(Exercise directions)
Could you edit the part of the listing that opens with the line containing "46: (229, 113)" and closes with the line containing "66: (31, 186)" by replacing "(145, 79)" with "(154, 79)" and leaving everything else unchanged? Return only those lines.

(Material to process)
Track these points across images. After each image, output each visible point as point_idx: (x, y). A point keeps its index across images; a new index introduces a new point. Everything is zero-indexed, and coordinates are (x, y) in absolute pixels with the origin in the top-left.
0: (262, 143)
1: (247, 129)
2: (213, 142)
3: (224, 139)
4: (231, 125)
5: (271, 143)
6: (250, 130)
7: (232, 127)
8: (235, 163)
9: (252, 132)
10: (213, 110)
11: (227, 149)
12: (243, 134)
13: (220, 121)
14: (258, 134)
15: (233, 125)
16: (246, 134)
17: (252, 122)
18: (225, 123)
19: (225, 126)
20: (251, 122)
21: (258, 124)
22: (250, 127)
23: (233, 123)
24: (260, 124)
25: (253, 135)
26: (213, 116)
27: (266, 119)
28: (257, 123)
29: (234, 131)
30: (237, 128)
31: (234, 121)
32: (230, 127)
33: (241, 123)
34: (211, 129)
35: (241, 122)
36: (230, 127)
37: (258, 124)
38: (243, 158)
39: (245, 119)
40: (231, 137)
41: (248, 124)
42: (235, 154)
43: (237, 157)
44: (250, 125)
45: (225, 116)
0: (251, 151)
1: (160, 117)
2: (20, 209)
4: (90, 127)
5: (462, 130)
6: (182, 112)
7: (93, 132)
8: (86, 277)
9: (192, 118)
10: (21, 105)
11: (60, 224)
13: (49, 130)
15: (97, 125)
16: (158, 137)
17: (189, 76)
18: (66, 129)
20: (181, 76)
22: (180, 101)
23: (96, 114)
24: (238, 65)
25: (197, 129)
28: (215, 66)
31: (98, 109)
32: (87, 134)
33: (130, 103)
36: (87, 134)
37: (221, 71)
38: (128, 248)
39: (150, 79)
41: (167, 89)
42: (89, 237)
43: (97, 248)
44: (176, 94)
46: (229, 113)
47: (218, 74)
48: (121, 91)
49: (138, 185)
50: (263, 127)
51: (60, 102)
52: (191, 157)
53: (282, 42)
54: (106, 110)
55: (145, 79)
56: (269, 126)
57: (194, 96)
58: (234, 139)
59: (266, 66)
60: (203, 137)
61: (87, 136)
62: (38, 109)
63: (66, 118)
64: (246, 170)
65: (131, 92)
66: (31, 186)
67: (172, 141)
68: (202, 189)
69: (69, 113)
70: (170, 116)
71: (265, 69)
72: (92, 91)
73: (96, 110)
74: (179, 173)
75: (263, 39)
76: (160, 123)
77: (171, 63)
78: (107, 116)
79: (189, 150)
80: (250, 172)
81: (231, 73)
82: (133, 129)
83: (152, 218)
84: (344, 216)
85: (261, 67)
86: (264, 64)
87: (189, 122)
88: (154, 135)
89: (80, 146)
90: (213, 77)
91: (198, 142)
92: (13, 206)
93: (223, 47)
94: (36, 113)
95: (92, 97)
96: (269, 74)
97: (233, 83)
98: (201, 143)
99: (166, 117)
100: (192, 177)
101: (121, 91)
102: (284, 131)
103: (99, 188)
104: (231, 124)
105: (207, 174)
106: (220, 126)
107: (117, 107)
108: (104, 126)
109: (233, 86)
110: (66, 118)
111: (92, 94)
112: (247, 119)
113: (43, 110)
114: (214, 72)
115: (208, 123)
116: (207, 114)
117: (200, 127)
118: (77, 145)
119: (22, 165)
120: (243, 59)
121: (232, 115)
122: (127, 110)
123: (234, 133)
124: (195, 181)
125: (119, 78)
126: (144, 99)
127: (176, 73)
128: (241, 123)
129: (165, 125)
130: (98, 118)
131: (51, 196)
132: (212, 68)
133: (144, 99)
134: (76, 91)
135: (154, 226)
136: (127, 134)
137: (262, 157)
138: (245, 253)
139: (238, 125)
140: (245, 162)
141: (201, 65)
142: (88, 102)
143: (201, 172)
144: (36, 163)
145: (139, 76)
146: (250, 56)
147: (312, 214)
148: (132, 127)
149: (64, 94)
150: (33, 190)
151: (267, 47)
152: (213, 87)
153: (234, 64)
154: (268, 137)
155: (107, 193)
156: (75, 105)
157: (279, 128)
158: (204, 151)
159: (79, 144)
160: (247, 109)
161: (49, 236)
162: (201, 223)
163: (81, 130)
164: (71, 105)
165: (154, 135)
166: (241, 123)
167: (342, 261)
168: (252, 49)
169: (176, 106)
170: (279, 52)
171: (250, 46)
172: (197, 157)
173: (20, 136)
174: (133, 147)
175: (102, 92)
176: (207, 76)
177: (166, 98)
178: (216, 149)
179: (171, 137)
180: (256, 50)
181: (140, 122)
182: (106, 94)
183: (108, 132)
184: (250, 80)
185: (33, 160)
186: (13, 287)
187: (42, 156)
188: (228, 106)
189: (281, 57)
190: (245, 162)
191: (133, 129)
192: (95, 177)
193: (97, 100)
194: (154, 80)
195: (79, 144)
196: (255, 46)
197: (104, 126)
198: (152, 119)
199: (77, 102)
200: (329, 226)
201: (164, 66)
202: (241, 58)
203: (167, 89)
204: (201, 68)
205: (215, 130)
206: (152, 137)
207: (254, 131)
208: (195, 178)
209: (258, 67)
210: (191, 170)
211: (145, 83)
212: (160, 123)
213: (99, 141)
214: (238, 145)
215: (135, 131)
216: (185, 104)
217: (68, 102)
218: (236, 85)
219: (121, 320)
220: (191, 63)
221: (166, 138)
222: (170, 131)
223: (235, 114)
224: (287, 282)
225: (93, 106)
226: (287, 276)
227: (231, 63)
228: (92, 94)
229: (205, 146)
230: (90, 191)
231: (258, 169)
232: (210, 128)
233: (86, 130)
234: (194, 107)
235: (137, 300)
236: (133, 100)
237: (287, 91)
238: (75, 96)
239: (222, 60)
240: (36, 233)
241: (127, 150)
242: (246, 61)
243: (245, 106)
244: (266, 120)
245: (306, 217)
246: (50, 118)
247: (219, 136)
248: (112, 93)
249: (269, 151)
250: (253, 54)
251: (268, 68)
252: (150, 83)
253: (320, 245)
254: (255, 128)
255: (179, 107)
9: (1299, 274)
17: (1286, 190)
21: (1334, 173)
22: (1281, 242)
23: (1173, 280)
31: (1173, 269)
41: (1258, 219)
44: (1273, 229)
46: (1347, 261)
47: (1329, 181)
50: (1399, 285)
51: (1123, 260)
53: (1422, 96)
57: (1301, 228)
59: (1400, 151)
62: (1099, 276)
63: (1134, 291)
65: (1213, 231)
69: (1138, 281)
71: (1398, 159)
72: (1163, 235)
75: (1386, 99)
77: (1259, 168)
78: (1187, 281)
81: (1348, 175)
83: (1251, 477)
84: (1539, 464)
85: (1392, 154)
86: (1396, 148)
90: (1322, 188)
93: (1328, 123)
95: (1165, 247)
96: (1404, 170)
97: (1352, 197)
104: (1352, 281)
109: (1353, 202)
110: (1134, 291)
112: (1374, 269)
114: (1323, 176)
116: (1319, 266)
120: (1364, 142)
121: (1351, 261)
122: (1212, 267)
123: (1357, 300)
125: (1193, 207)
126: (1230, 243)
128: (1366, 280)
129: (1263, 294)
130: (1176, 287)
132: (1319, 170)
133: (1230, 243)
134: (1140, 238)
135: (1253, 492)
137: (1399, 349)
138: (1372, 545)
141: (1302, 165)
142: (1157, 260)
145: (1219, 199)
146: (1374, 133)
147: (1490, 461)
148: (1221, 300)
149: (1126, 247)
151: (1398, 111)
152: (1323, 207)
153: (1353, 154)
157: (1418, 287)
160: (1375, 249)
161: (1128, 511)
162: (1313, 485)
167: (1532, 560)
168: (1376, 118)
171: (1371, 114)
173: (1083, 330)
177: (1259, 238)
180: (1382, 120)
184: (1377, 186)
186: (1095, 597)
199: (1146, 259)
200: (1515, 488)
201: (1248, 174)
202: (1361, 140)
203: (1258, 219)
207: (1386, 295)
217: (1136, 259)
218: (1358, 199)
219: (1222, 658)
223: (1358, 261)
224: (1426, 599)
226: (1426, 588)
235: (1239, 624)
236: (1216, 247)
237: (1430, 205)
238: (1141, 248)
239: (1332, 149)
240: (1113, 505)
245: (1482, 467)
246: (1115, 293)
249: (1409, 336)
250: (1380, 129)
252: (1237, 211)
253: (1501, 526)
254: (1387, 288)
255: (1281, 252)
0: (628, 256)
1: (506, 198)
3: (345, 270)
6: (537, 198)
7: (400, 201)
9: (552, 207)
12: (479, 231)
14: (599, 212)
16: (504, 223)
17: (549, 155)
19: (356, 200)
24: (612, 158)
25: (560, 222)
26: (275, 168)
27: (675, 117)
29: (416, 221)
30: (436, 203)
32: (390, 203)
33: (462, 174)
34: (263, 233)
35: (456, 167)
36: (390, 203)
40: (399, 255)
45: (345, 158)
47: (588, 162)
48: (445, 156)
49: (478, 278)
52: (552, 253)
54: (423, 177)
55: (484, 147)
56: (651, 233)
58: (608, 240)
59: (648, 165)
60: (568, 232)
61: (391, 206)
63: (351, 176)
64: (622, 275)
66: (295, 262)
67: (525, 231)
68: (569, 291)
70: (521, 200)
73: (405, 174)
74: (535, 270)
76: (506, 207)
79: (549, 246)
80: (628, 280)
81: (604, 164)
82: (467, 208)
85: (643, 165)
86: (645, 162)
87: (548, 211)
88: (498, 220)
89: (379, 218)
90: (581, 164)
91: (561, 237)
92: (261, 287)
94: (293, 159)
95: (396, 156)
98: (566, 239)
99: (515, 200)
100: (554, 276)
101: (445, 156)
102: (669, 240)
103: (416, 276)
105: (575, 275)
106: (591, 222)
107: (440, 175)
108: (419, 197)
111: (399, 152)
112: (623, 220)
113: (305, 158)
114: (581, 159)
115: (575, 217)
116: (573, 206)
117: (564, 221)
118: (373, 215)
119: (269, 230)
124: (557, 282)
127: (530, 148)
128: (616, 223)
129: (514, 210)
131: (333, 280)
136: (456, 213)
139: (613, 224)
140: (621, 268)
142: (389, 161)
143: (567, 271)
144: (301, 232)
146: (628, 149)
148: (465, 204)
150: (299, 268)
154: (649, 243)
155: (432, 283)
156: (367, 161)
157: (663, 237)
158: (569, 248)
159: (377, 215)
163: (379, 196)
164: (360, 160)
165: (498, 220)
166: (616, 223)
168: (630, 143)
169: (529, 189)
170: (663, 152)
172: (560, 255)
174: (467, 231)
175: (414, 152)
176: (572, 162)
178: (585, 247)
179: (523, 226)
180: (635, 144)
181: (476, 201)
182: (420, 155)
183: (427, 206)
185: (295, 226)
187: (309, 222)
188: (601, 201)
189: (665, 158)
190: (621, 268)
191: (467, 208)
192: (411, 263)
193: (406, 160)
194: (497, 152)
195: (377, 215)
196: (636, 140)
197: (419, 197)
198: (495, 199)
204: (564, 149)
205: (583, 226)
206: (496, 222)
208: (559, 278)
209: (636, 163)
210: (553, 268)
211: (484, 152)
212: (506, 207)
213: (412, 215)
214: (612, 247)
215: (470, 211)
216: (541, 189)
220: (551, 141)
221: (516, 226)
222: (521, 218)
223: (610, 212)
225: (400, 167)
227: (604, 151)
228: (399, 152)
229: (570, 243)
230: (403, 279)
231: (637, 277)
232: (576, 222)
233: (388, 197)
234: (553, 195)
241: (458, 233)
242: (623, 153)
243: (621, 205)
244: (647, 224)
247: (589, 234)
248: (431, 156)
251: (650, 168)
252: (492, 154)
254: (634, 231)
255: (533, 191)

(Solution to this problem)
46: (229, 113)
47: (218, 74)
48: (121, 91)
49: (138, 185)
50: (263, 127)
51: (60, 102)
52: (191, 157)
53: (282, 42)
54: (106, 110)
55: (154, 79)
56: (269, 126)
57: (194, 96)
58: (234, 139)
59: (266, 66)
60: (203, 137)
61: (87, 136)
62: (38, 109)
63: (66, 118)
64: (246, 170)
65: (131, 92)
66: (31, 186)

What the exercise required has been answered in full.